| Aim of the exercise |
Write out the data again with every "hexagons" swapped for "octagons", leaving everything else unchanged.

| Data for the task |
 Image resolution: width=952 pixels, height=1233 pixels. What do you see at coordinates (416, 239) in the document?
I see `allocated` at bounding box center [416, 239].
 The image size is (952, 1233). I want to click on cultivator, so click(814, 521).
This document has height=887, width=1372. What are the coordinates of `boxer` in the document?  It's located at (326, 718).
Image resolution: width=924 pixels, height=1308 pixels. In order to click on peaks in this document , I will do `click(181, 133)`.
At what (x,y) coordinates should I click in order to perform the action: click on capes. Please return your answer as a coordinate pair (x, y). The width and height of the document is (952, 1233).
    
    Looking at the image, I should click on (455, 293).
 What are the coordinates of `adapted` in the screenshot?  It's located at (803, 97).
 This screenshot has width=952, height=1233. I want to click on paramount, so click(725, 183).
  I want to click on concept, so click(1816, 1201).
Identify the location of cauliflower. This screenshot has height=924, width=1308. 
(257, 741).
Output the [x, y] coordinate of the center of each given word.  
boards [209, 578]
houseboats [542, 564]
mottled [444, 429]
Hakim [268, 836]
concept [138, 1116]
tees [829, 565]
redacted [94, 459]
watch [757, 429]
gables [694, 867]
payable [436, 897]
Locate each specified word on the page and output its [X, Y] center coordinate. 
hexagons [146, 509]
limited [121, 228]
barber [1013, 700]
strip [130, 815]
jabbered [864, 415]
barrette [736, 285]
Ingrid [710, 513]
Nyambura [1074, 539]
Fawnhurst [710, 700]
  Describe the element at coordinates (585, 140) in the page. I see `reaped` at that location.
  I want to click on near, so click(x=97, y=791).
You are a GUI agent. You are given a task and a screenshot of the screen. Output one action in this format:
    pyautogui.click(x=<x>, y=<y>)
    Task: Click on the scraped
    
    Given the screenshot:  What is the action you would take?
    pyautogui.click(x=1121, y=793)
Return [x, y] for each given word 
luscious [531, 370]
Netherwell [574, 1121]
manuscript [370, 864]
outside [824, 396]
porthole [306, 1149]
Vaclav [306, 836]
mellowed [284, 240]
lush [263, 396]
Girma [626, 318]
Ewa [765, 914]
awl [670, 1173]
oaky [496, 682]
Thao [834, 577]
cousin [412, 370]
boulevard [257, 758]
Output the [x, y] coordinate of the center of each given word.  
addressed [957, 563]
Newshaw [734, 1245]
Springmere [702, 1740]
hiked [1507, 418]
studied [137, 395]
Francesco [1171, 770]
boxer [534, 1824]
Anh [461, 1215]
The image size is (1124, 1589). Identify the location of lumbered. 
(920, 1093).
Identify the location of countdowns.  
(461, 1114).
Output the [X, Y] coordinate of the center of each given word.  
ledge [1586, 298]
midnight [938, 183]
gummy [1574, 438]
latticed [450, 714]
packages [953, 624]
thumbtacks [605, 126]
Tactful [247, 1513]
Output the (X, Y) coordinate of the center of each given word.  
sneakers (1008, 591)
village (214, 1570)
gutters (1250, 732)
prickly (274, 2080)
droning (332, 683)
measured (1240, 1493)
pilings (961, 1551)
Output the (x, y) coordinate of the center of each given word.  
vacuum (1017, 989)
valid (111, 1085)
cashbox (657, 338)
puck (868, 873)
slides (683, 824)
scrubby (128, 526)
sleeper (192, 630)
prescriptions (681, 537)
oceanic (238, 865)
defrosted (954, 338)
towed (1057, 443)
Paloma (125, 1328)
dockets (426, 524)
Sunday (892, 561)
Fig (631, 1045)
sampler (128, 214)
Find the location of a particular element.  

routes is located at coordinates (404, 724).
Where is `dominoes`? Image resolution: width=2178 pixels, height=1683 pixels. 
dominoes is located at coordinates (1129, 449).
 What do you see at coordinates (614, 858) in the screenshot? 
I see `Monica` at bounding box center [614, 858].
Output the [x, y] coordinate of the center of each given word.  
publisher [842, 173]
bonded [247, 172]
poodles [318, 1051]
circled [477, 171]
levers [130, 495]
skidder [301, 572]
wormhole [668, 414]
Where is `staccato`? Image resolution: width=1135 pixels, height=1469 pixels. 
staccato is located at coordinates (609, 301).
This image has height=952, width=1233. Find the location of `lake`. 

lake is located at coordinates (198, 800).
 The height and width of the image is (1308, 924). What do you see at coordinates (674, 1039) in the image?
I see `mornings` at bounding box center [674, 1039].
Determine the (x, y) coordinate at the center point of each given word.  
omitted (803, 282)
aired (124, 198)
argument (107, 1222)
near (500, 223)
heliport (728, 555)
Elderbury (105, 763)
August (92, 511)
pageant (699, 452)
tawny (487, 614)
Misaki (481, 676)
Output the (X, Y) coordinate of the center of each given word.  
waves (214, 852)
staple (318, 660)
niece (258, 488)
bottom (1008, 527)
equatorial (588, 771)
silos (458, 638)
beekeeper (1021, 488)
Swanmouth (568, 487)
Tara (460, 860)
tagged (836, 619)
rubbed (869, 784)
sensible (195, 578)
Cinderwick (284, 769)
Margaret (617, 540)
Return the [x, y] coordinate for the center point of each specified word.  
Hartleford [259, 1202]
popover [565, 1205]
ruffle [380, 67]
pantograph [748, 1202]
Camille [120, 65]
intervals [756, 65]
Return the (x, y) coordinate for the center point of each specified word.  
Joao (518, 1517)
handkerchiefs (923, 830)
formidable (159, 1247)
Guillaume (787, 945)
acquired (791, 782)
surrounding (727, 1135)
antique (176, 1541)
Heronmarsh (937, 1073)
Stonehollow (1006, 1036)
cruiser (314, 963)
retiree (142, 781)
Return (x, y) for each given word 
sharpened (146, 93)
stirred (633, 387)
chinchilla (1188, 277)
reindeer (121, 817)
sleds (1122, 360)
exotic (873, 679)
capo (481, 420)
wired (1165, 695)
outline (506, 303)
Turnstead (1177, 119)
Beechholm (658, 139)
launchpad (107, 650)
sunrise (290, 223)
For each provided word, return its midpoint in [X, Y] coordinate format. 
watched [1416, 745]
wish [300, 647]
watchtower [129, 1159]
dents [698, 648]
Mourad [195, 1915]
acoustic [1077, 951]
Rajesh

| Response |
 Image resolution: width=952 pixels, height=1233 pixels. What do you see at coordinates (416, 239) in the document?
I see `allocated` at bounding box center [416, 239].
 The image size is (952, 1233). I want to click on cultivator, so click(814, 521).
This document has height=887, width=1372. What are the coordinates of `boxer` in the document?  It's located at (326, 718).
Image resolution: width=924 pixels, height=1308 pixels. In order to click on peaks in this document , I will do `click(181, 133)`.
At what (x,y) coordinates should I click in order to perform the action: click on capes. Please return your answer as a coordinate pair (x, y). The width and height of the document is (952, 1233).
    
    Looking at the image, I should click on (455, 293).
 What are the coordinates of `adapted` in the screenshot?  It's located at (803, 97).
 This screenshot has width=952, height=1233. I want to click on paramount, so click(725, 183).
  I want to click on concept, so click(1816, 1201).
Identify the location of cauliflower. This screenshot has height=924, width=1308. 
(257, 741).
Output the [x, y] coordinate of the center of each given word.  
boards [209, 578]
houseboats [542, 564]
mottled [444, 429]
Hakim [268, 836]
concept [138, 1116]
tees [829, 565]
redacted [94, 459]
watch [757, 429]
gables [694, 867]
payable [436, 897]
Locate each specified word on the page and output its [X, Y] center coordinate. 
octagons [146, 509]
limited [121, 228]
barber [1013, 700]
strip [130, 815]
jabbered [864, 415]
barrette [736, 285]
Ingrid [710, 513]
Nyambura [1074, 539]
Fawnhurst [710, 700]
  Describe the element at coordinates (585, 140) in the page. I see `reaped` at that location.
  I want to click on near, so click(x=97, y=791).
You are a GUI agent. You are given a task and a screenshot of the screen. Output one action in this format:
    pyautogui.click(x=<x>, y=<y>)
    Task: Click on the scraped
    
    Given the screenshot:  What is the action you would take?
    pyautogui.click(x=1121, y=793)
Return [x, y] for each given word 
luscious [531, 370]
Netherwell [574, 1121]
manuscript [370, 864]
outside [824, 396]
porthole [306, 1149]
Vaclav [306, 836]
mellowed [284, 240]
lush [263, 396]
Girma [626, 318]
Ewa [765, 914]
awl [670, 1173]
oaky [496, 682]
Thao [834, 577]
cousin [412, 370]
boulevard [257, 758]
Output the [x, y] coordinate of the center of each given word.  
addressed [957, 563]
Newshaw [734, 1245]
Springmere [702, 1740]
hiked [1507, 418]
studied [137, 395]
Francesco [1171, 770]
boxer [534, 1824]
Anh [461, 1215]
The image size is (1124, 1589). Identify the location of lumbered. 
(920, 1093).
Identify the location of countdowns.  
(461, 1114).
Output the [X, Y] coordinate of the center of each given word.  
ledge [1586, 298]
midnight [938, 183]
gummy [1574, 438]
latticed [450, 714]
packages [953, 624]
thumbtacks [605, 126]
Tactful [247, 1513]
Output the (X, Y) coordinate of the center of each given word.  
sneakers (1008, 591)
village (214, 1570)
gutters (1250, 732)
prickly (274, 2080)
droning (332, 683)
measured (1240, 1493)
pilings (961, 1551)
Output the (x, y) coordinate of the center of each given word.  
vacuum (1017, 989)
valid (111, 1085)
cashbox (657, 338)
puck (868, 873)
slides (683, 824)
scrubby (128, 526)
sleeper (192, 630)
prescriptions (681, 537)
oceanic (238, 865)
defrosted (954, 338)
towed (1057, 443)
Paloma (125, 1328)
dockets (426, 524)
Sunday (892, 561)
Fig (631, 1045)
sampler (128, 214)
Find the location of a particular element.  

routes is located at coordinates (404, 724).
Where is `dominoes`? Image resolution: width=2178 pixels, height=1683 pixels. 
dominoes is located at coordinates (1129, 449).
 What do you see at coordinates (614, 858) in the screenshot? 
I see `Monica` at bounding box center [614, 858].
Output the [x, y] coordinate of the center of each given word.  
publisher [842, 173]
bonded [247, 172]
poodles [318, 1051]
circled [477, 171]
levers [130, 495]
skidder [301, 572]
wormhole [668, 414]
Where is `staccato`? Image resolution: width=1135 pixels, height=1469 pixels. 
staccato is located at coordinates (609, 301).
This image has height=952, width=1233. Find the location of `lake`. 

lake is located at coordinates (198, 800).
 The height and width of the image is (1308, 924). What do you see at coordinates (674, 1039) in the image?
I see `mornings` at bounding box center [674, 1039].
Determine the (x, y) coordinate at the center point of each given word.  
omitted (803, 282)
aired (124, 198)
argument (107, 1222)
near (500, 223)
heliport (728, 555)
Elderbury (105, 763)
August (92, 511)
pageant (699, 452)
tawny (487, 614)
Misaki (481, 676)
Output the (X, Y) coordinate of the center of each given word.  
waves (214, 852)
staple (318, 660)
niece (258, 488)
bottom (1008, 527)
equatorial (588, 771)
silos (458, 638)
beekeeper (1021, 488)
Swanmouth (568, 487)
Tara (460, 860)
tagged (836, 619)
rubbed (869, 784)
sensible (195, 578)
Cinderwick (284, 769)
Margaret (617, 540)
Return the [x, y] coordinate for the center point of each specified word.  
Hartleford [259, 1202]
popover [565, 1205]
ruffle [380, 67]
pantograph [748, 1202]
Camille [120, 65]
intervals [756, 65]
Return the (x, y) coordinate for the center point of each specified word.  
Joao (518, 1517)
handkerchiefs (923, 830)
formidable (159, 1247)
Guillaume (787, 945)
acquired (791, 782)
surrounding (727, 1135)
antique (176, 1541)
Heronmarsh (937, 1073)
Stonehollow (1006, 1036)
cruiser (314, 963)
retiree (142, 781)
Return (x, y) for each given word 
sharpened (146, 93)
stirred (633, 387)
chinchilla (1188, 277)
reindeer (121, 817)
sleds (1122, 360)
exotic (873, 679)
capo (481, 420)
wired (1165, 695)
outline (506, 303)
Turnstead (1177, 119)
Beechholm (658, 139)
launchpad (107, 650)
sunrise (290, 223)
For each provided word, return its midpoint in [X, Y] coordinate format. 
watched [1416, 745]
wish [300, 647]
watchtower [129, 1159]
dents [698, 648]
Mourad [195, 1915]
acoustic [1077, 951]
Rajesh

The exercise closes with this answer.